• [EXERCISE DATA]
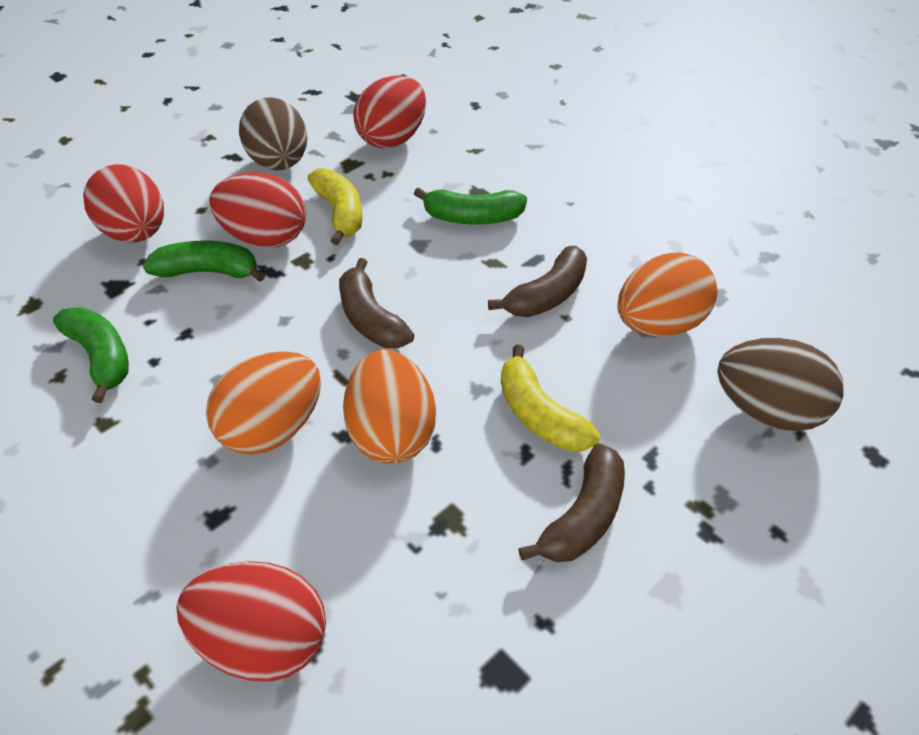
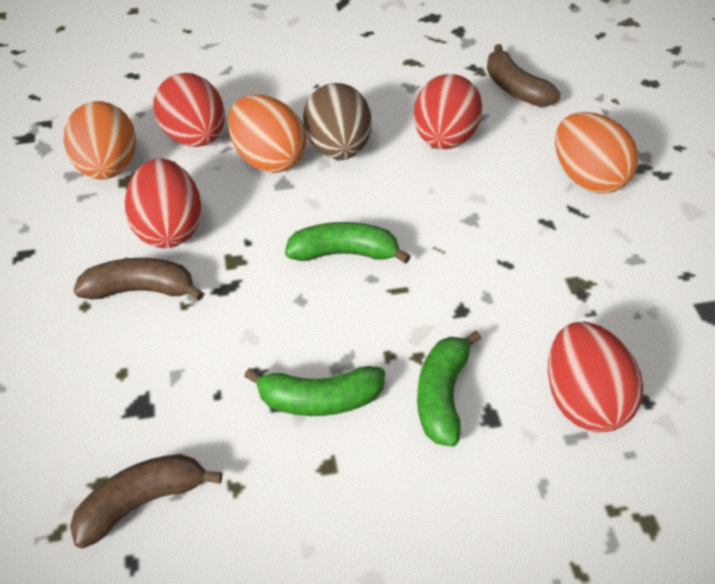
brown egg: 2 -> 1
yellow banana: 2 -> 0

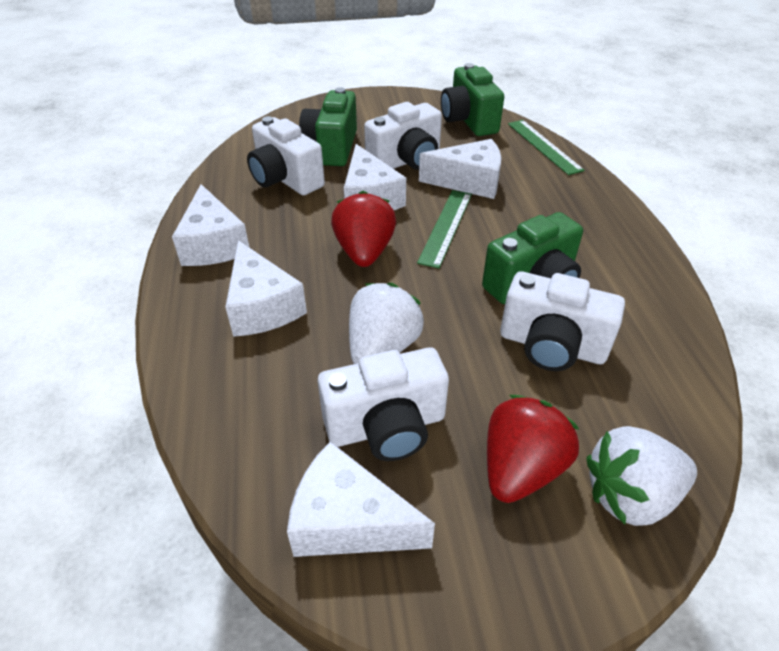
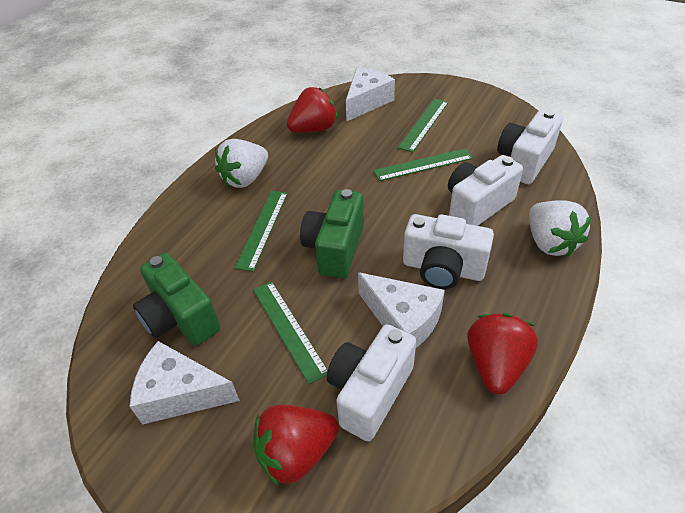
green camera: 3 -> 2
green ruler: 2 -> 4
red strawberry: 2 -> 3
white cheese: 5 -> 3

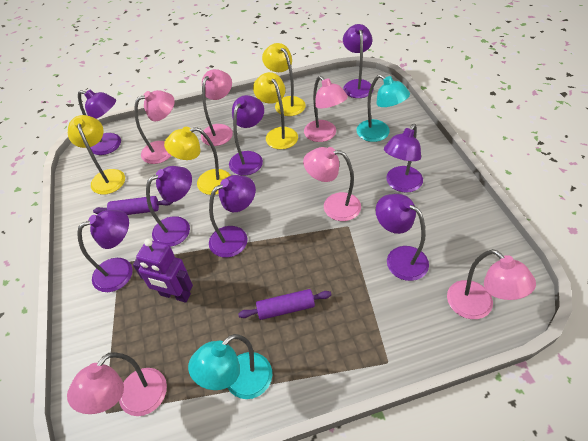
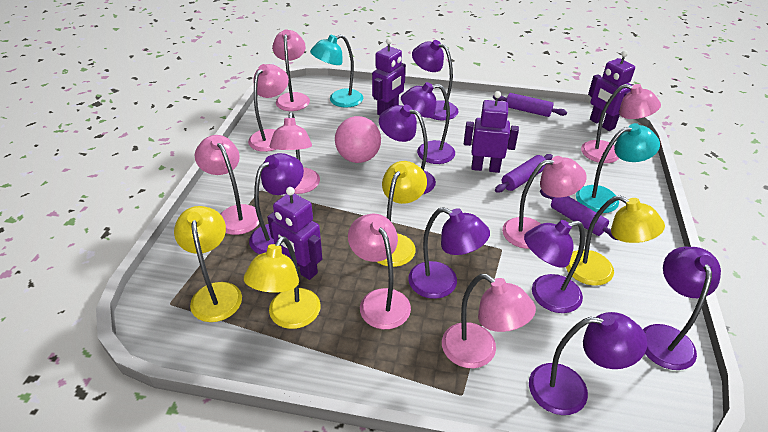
pink ball: 0 -> 1
pink lamp: 6 -> 8
purple robot: 1 -> 4
purple rolling pin: 2 -> 3

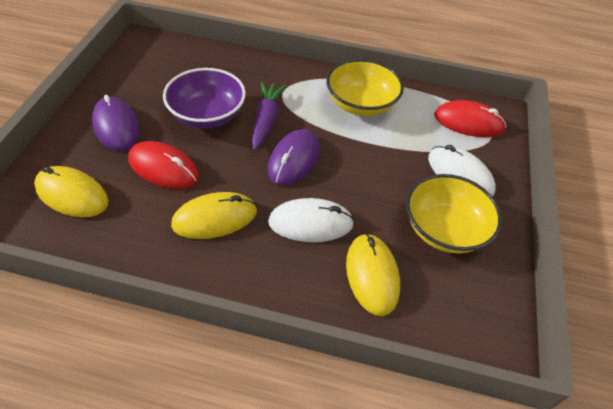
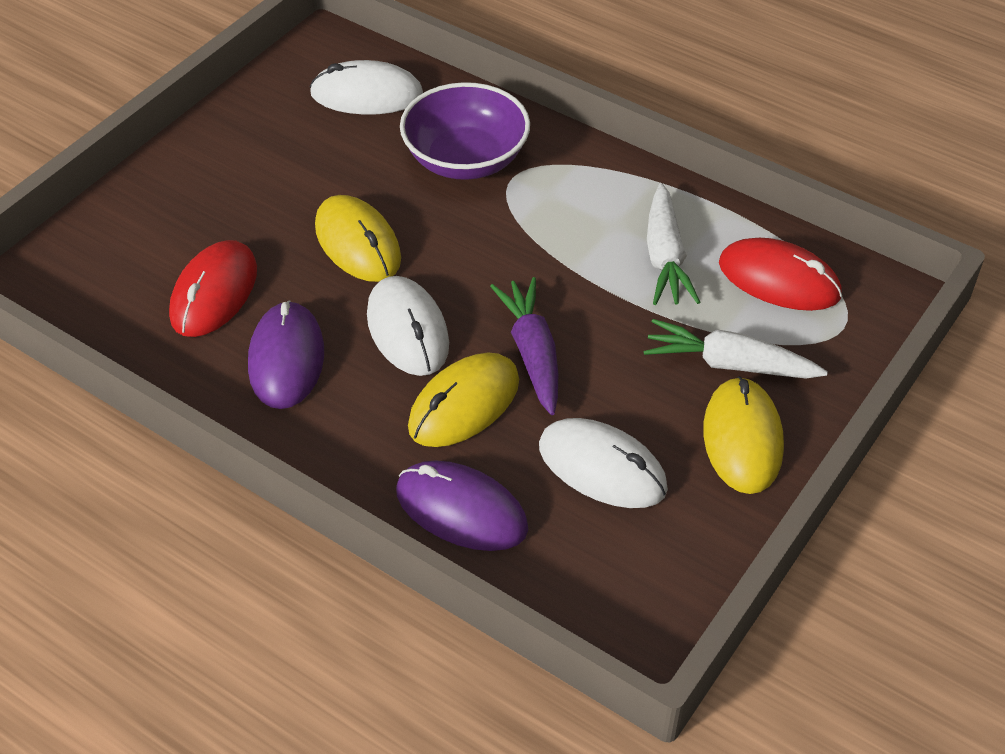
white carrot: 0 -> 2
white mouse: 2 -> 3
yellow bowl: 2 -> 0

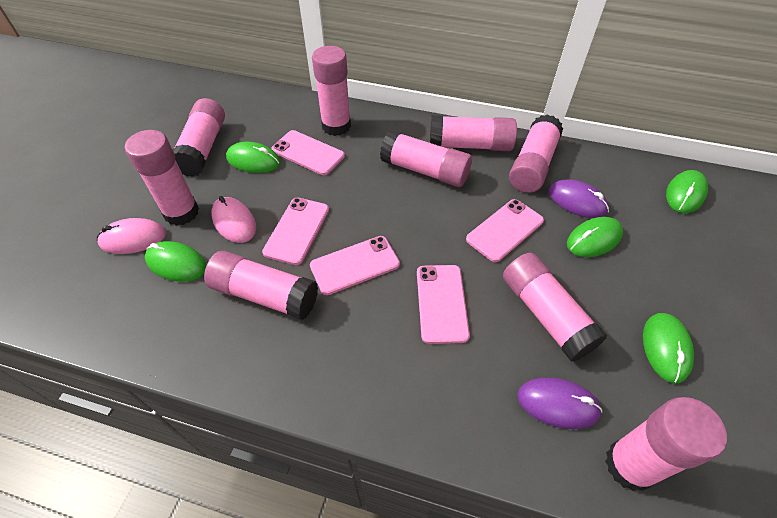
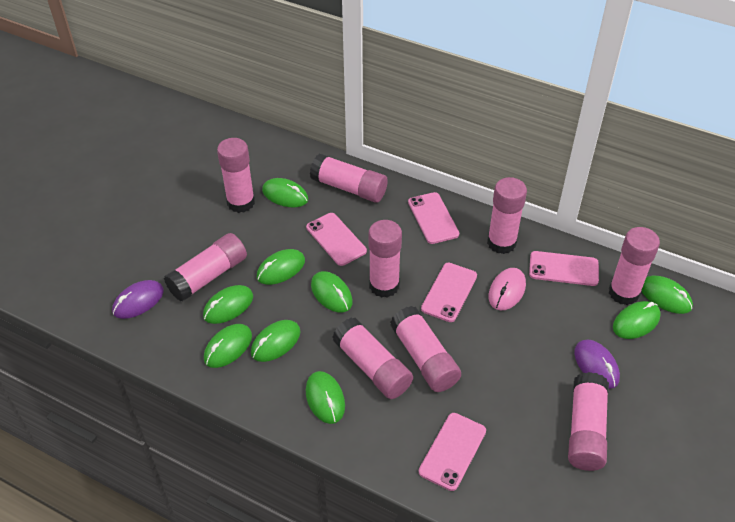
green mouse: 5 -> 9
pink mouse: 2 -> 1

• [INSTRUCTIONS FOR THE TASK] Work through the entries, filtering for the string "white", and copy each line that holds it.

• [ANSWER SECTION]
white cheese: 5 -> 3
white carrot: 0 -> 2
white mouse: 2 -> 3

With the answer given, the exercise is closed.